Dataset records
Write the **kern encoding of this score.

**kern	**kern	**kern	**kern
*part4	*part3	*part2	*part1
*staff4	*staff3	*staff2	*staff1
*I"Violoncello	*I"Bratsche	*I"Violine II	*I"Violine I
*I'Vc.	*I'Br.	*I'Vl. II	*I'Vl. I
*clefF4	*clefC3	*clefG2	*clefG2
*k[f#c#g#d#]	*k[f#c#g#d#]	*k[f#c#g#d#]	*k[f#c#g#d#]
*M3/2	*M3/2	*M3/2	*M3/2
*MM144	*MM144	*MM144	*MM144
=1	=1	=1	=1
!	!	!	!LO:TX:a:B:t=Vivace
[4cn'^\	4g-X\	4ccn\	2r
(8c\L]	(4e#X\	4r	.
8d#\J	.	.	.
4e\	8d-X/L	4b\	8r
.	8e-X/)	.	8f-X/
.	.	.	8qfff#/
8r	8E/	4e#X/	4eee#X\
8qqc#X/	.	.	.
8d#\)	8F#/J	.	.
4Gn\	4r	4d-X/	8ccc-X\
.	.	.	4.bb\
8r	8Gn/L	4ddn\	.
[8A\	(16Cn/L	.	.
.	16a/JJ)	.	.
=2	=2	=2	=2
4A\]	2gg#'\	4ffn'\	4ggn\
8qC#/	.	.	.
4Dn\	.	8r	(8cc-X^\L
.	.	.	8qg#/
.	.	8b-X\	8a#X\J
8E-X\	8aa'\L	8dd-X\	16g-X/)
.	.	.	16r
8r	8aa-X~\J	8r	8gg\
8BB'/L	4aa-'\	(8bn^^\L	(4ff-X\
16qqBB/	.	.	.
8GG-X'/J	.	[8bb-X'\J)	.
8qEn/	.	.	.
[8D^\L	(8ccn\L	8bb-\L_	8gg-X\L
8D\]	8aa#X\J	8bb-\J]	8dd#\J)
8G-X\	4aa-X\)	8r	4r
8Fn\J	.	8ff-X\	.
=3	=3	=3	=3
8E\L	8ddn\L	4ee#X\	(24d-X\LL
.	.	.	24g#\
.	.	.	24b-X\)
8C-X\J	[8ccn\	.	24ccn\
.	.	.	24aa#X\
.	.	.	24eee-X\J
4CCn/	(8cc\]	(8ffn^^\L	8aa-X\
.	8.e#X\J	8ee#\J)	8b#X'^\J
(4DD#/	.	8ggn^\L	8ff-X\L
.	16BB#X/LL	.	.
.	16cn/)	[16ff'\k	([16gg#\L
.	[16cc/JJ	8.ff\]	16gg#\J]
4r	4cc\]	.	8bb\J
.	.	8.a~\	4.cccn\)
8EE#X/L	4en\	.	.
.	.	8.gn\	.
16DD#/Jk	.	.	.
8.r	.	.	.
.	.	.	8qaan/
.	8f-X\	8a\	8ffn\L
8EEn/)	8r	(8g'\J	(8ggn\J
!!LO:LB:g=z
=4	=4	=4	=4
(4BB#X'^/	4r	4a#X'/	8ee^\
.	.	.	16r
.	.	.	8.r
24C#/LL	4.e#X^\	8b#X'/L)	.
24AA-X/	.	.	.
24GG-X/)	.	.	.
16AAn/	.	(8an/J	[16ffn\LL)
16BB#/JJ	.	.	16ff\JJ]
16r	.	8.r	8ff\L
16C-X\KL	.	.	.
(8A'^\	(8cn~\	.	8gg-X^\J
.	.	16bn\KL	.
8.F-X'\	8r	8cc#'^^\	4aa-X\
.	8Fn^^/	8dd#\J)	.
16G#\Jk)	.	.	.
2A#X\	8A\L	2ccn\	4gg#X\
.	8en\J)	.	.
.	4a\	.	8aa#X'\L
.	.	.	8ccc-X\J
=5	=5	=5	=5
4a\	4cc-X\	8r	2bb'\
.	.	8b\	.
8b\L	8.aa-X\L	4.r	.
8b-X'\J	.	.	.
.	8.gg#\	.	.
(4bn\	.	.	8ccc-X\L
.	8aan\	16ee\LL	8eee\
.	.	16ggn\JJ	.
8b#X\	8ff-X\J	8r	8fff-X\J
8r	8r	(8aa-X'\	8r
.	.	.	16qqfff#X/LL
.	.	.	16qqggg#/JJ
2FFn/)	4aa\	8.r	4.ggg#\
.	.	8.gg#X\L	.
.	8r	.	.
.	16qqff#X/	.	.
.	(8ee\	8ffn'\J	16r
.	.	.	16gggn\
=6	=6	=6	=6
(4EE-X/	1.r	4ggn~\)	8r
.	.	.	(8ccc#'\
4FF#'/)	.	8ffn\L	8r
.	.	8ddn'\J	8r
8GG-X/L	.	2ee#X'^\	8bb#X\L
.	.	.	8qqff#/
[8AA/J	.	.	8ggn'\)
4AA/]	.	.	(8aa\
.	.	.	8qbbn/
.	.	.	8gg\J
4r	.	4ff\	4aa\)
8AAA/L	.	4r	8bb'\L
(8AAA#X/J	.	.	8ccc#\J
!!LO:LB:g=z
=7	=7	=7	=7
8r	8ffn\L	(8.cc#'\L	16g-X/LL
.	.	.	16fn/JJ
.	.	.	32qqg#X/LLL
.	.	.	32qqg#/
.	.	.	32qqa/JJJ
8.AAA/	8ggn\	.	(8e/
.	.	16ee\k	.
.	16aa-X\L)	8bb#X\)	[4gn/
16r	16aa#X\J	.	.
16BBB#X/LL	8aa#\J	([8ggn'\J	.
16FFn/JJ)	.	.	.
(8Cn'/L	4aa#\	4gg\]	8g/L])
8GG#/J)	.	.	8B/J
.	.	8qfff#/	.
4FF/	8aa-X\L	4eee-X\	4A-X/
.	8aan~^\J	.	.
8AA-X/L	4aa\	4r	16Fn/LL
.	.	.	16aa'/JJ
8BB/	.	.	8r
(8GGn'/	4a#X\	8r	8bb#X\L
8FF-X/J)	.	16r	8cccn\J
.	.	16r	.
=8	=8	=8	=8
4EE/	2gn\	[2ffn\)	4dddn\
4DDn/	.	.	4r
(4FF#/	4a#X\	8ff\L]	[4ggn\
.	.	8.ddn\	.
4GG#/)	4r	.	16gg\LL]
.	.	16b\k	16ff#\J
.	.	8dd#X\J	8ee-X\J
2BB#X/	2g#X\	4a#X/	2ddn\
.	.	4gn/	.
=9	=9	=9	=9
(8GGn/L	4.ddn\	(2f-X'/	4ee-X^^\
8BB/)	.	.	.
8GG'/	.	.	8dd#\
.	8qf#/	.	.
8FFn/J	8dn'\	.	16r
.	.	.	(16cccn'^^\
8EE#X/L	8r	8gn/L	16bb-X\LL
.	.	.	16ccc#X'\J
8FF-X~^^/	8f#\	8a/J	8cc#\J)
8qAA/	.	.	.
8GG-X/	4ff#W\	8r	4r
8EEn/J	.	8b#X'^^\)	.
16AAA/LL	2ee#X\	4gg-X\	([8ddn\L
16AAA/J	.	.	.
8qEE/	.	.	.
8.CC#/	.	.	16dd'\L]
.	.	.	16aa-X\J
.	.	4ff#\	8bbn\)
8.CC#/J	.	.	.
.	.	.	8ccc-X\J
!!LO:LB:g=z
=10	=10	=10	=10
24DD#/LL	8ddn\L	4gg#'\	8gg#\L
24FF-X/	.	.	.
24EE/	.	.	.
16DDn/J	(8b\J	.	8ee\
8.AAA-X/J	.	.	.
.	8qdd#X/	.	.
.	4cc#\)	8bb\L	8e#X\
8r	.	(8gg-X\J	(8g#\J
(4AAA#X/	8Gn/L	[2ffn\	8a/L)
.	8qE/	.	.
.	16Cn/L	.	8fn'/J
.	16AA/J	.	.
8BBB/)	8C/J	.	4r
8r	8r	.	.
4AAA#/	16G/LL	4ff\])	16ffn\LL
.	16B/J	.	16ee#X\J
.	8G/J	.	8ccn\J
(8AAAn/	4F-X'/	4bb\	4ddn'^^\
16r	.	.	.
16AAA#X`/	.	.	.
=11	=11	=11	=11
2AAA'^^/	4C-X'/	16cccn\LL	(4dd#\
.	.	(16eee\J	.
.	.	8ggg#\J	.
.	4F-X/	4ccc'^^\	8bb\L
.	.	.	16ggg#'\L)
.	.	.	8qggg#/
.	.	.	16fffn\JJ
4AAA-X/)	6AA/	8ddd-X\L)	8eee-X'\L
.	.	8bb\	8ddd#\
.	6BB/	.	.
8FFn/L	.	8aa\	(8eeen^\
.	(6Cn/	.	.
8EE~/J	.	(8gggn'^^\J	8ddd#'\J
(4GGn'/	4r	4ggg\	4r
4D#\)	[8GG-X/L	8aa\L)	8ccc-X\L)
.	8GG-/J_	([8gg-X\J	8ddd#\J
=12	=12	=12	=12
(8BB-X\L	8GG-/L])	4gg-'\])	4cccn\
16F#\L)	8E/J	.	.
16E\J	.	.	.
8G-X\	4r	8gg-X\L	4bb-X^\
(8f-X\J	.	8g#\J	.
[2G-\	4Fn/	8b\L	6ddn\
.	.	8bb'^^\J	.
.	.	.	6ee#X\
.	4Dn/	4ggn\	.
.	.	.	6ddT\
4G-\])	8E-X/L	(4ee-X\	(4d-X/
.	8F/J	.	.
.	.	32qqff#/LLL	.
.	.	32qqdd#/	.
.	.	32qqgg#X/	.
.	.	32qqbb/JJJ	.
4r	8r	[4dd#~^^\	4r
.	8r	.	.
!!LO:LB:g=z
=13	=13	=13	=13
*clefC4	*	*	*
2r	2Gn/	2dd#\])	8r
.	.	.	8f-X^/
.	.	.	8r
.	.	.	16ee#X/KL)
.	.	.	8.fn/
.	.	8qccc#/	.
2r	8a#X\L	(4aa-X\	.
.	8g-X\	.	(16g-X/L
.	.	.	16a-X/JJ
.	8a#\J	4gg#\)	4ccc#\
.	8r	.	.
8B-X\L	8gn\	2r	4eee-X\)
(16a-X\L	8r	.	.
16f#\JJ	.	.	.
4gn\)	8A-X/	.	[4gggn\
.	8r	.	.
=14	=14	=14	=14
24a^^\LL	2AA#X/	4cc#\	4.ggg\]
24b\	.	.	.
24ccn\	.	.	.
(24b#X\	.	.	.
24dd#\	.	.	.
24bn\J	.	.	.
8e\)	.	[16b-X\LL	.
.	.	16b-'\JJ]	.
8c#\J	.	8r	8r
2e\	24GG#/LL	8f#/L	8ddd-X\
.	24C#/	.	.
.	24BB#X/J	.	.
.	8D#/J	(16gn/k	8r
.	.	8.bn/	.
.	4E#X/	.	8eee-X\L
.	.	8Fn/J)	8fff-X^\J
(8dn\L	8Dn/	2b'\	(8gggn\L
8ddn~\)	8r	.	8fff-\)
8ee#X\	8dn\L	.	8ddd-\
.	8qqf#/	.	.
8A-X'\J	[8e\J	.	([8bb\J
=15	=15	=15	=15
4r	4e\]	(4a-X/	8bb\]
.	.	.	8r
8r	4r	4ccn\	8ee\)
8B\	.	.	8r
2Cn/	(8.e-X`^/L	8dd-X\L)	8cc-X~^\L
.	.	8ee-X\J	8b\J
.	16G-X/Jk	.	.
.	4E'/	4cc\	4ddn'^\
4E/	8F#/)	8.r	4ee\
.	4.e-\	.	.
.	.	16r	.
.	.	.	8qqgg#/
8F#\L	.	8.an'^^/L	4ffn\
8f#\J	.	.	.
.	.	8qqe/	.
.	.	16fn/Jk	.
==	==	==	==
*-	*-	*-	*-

Task requirements> Which lines in the data above contain the string "kern"? Show each of those lines in full. Case matters.

Task output>
Write the **kern encoding of this score.
**kern	**kern	**kern	**kern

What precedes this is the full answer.